WORK REQUEST: Your output should be the lines from the one containing "turquoise ball: 2 -> 3" through the end of the listing, exact and inclusive, with no pictures.

INPUT:
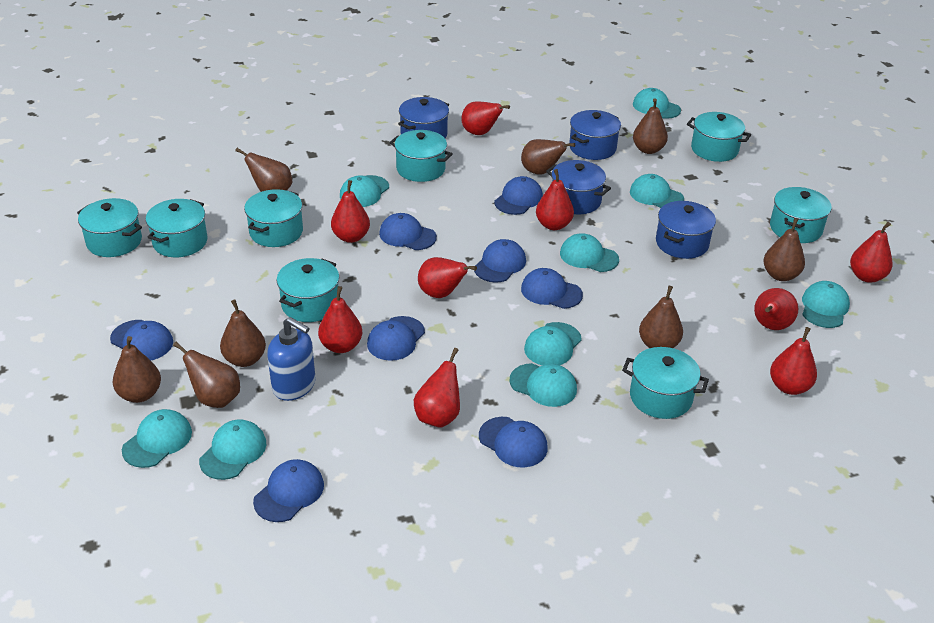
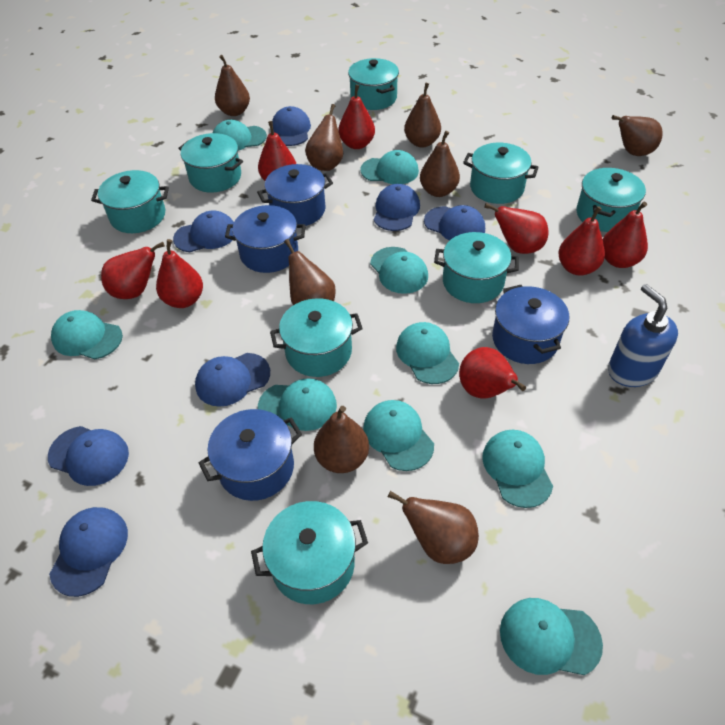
blue cap: 8 -> 7
red pear: 9 -> 8

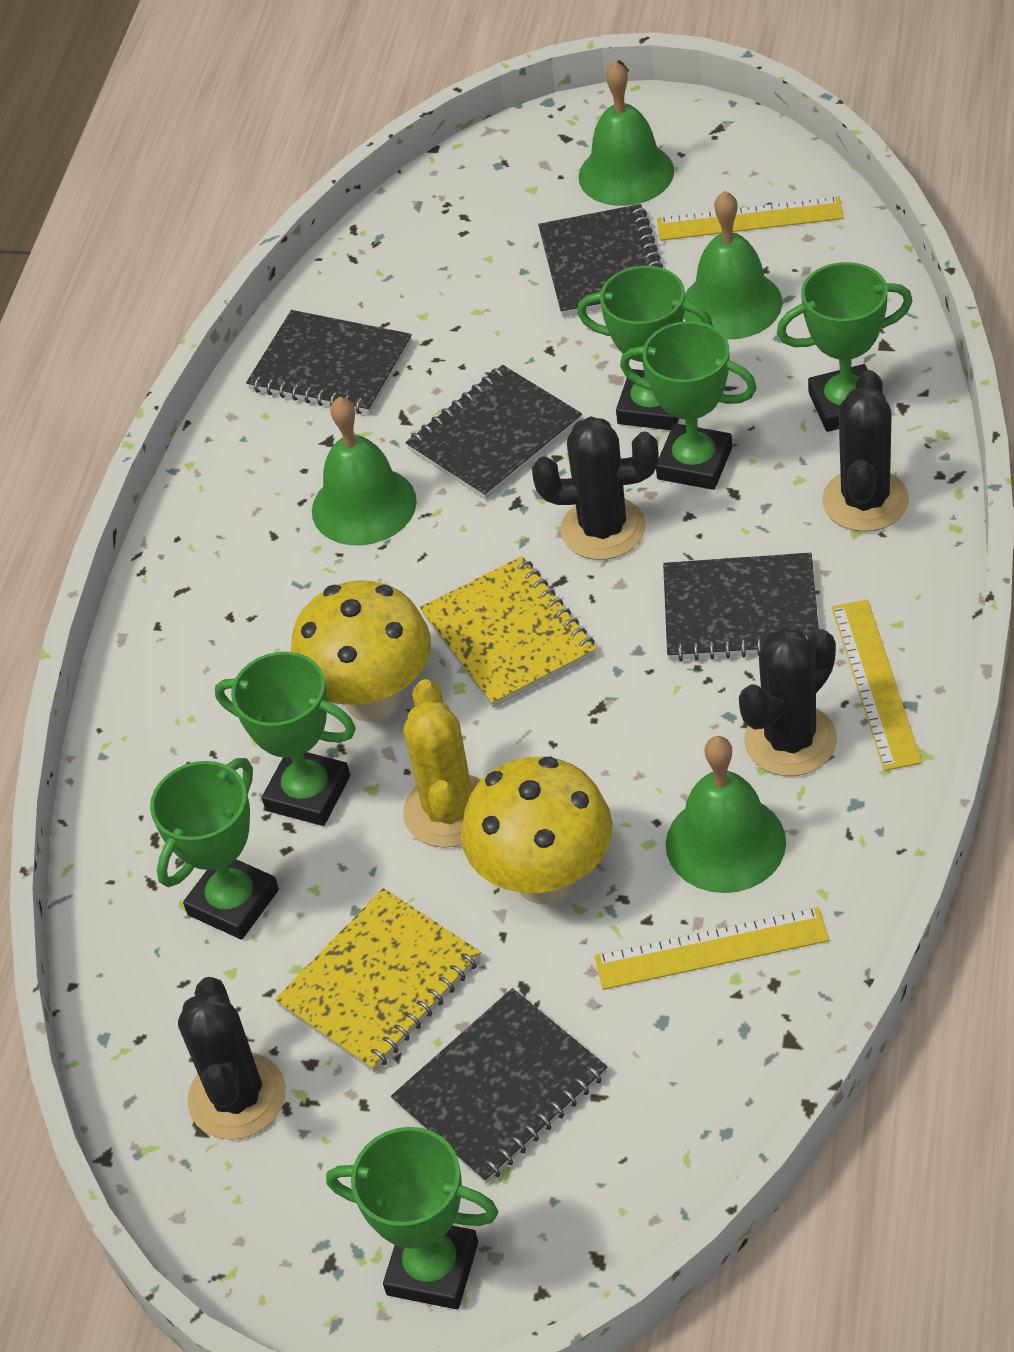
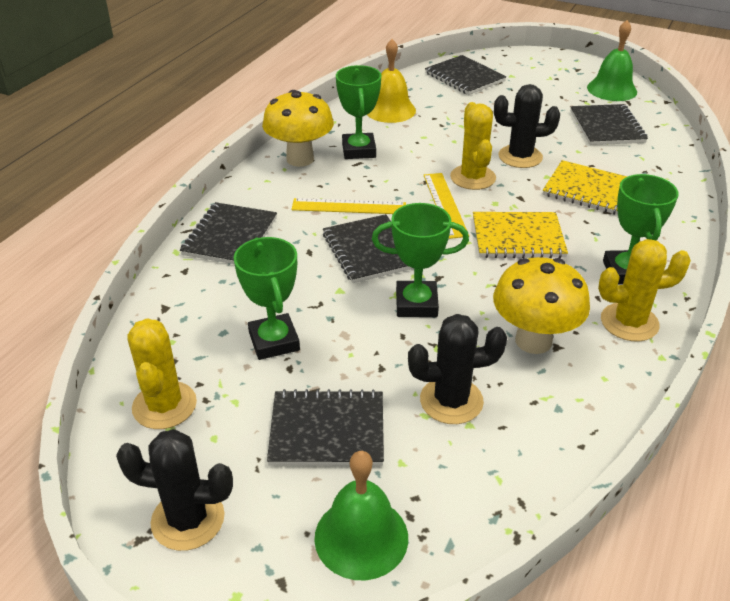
black cactus: 4 -> 3
green bell: 4 -> 2
green trophy: 6 -> 4
yellow bell: 0 -> 1
yellow cactus: 1 -> 3
yellow ruler: 3 -> 2

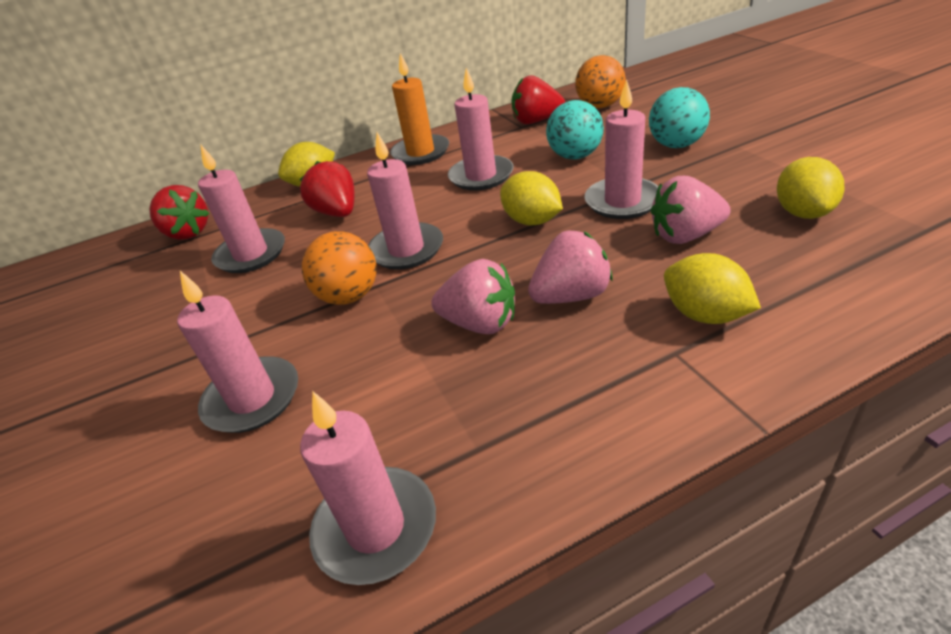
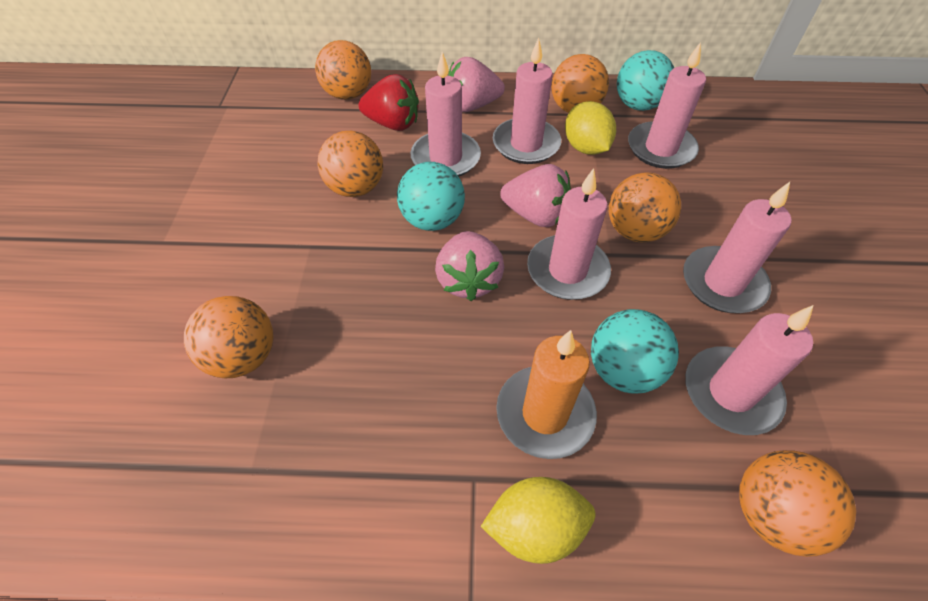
orange ball: 2 -> 6
red strawberry: 3 -> 1
turquoise ball: 2 -> 3
yellow lemon: 4 -> 2

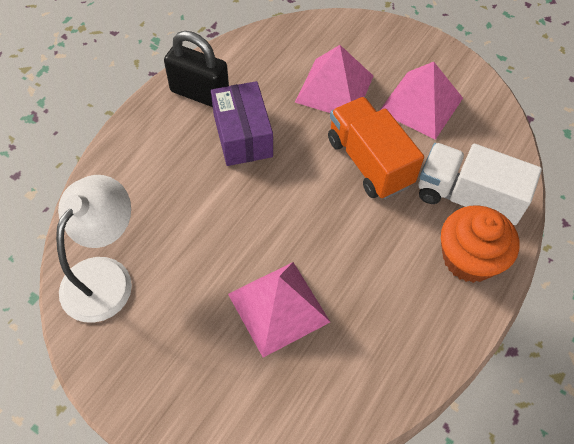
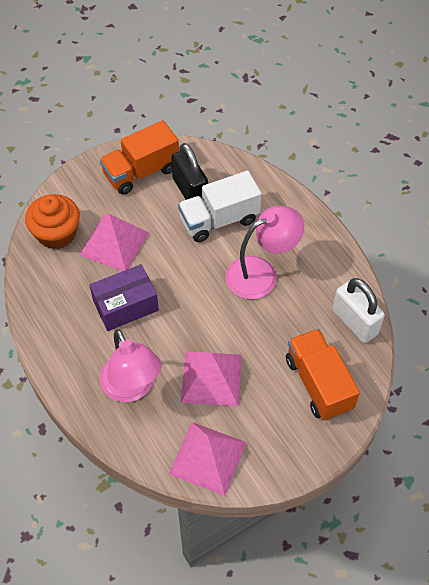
orange truck: 1 -> 2
pink lamp: 0 -> 2
white lamp: 1 -> 0
white padlock: 0 -> 1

RESPONSE TO THE EXERCISE:
turquoise ball: 2 -> 3
yellow lemon: 4 -> 2

orange truck: 1 -> 2
pink lamp: 0 -> 2
white lamp: 1 -> 0
white padlock: 0 -> 1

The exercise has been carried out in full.